Written task
In the entries that follow, find the line containing "black egg: 2 -> 0" and the line containing "brown headphones: 7 -> 5", then retype exactly the lines from the first through the second, pictures excluded.

═════ Data for review

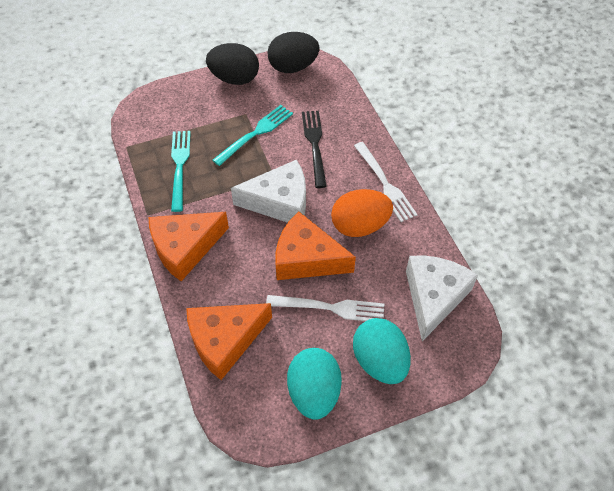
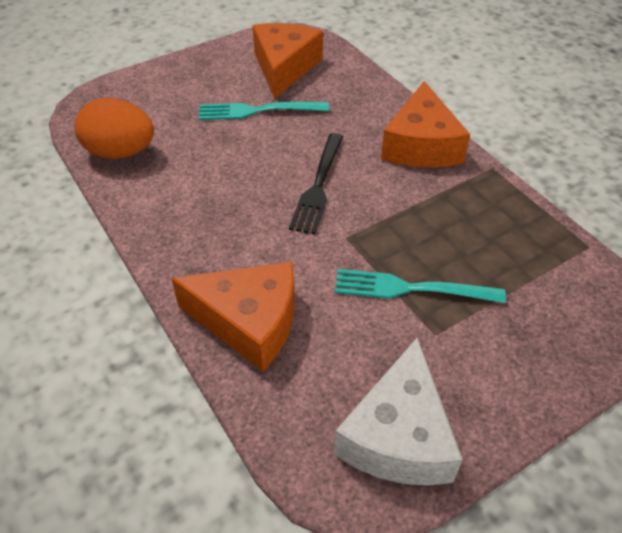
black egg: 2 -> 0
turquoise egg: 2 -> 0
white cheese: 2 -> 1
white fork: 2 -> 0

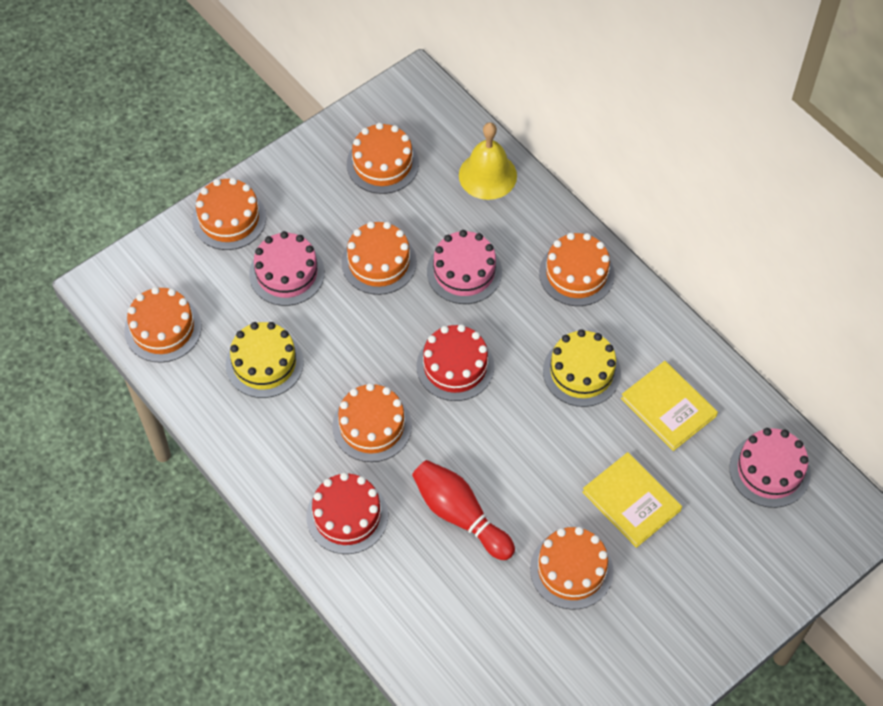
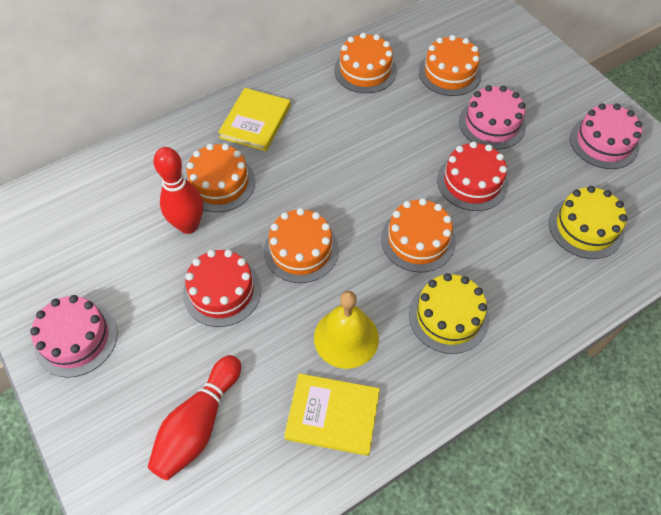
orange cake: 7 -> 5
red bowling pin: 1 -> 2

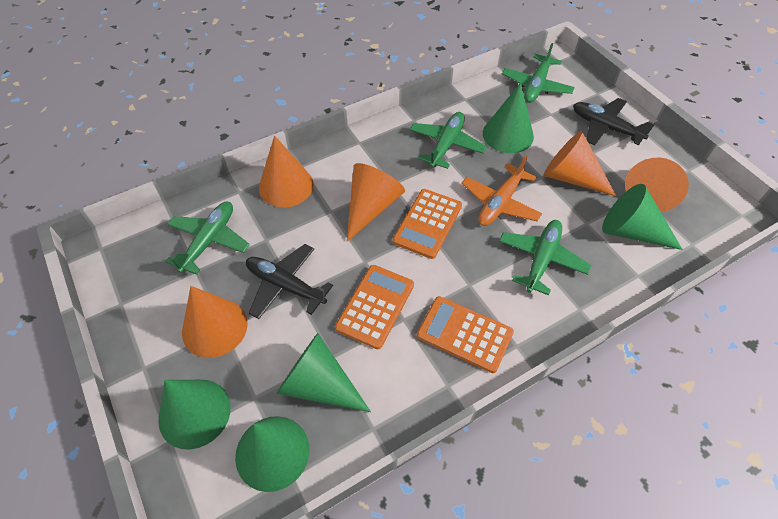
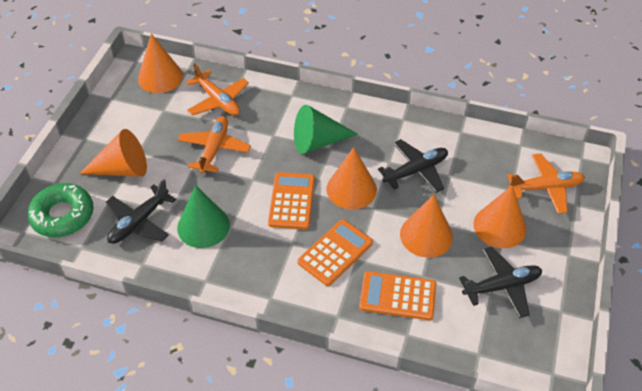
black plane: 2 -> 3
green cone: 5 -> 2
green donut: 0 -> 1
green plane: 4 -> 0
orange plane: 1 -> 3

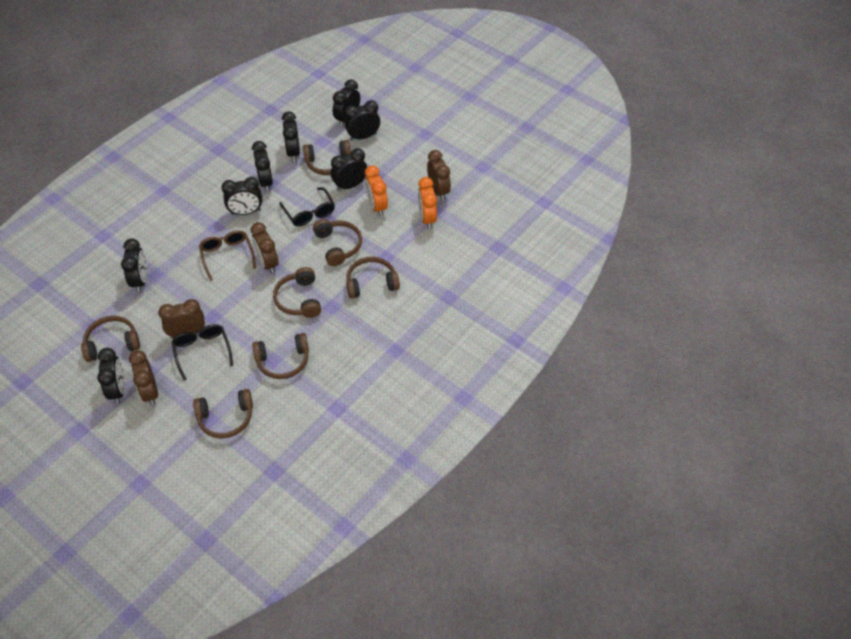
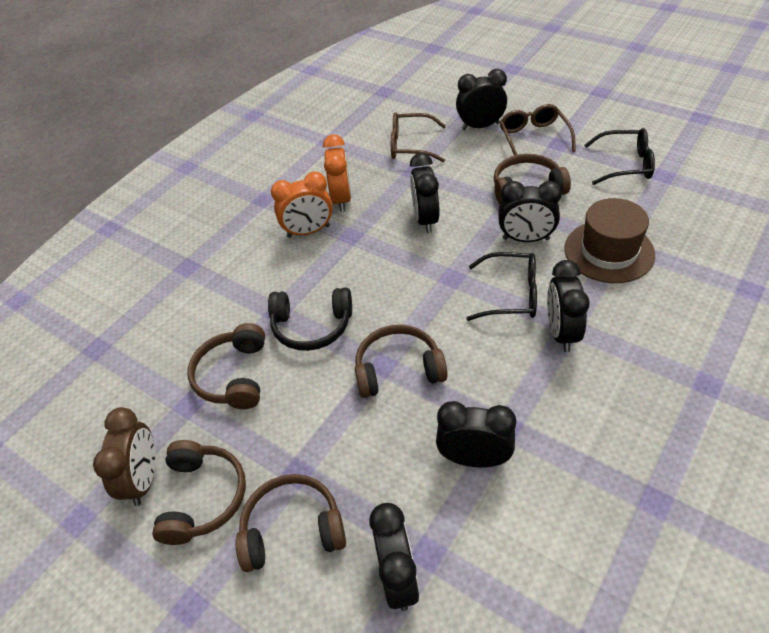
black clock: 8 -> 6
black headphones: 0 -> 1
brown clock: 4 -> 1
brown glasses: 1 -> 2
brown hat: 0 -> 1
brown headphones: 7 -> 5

══════════
═════ Data for review

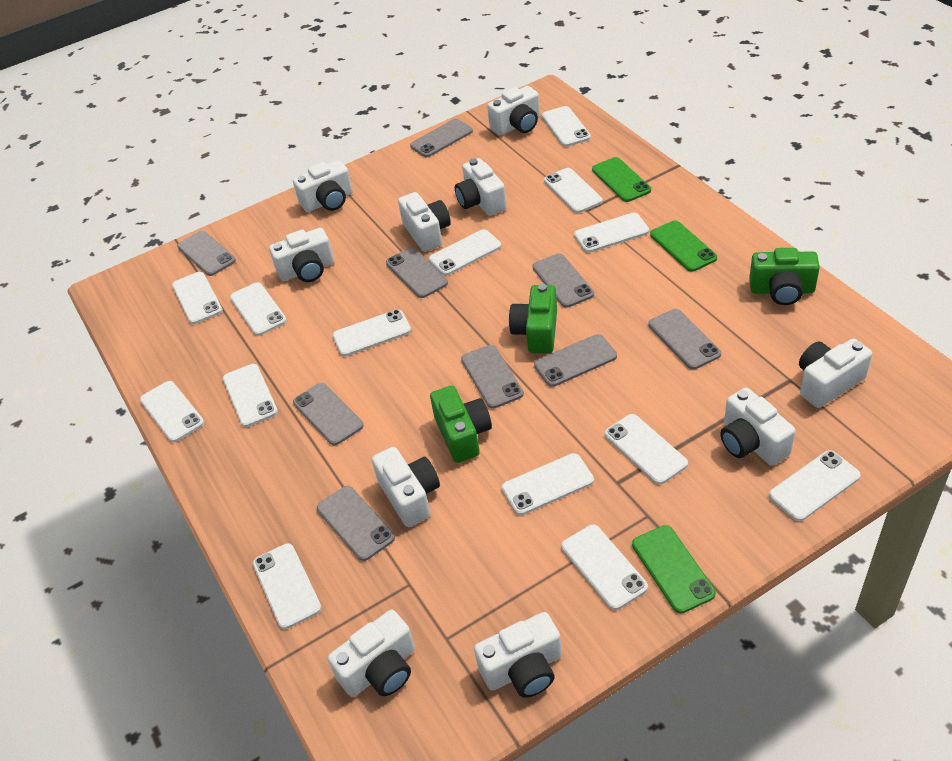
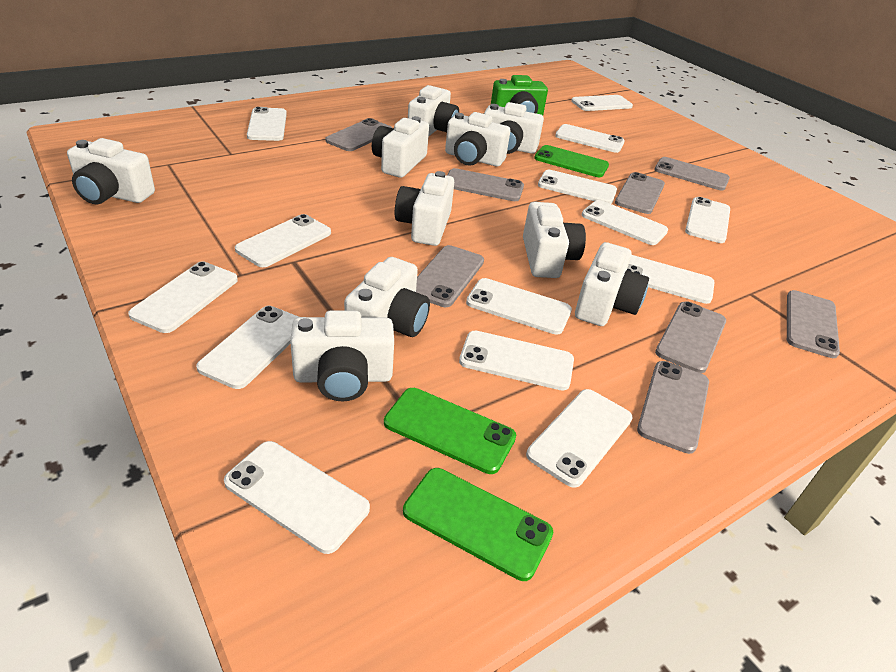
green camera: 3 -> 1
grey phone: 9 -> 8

══════════

Exercise result
black egg: 2 -> 0
turquoise egg: 2 -> 0
white cheese: 2 -> 1
white fork: 2 -> 0

orange cake: 7 -> 5
red bowling pin: 1 -> 2

black plane: 2 -> 3
green cone: 5 -> 2
green donut: 0 -> 1
green plane: 4 -> 0
orange plane: 1 -> 3

black clock: 8 -> 6
black headphones: 0 -> 1
brown clock: 4 -> 1
brown glasses: 1 -> 2
brown hat: 0 -> 1
brown headphones: 7 -> 5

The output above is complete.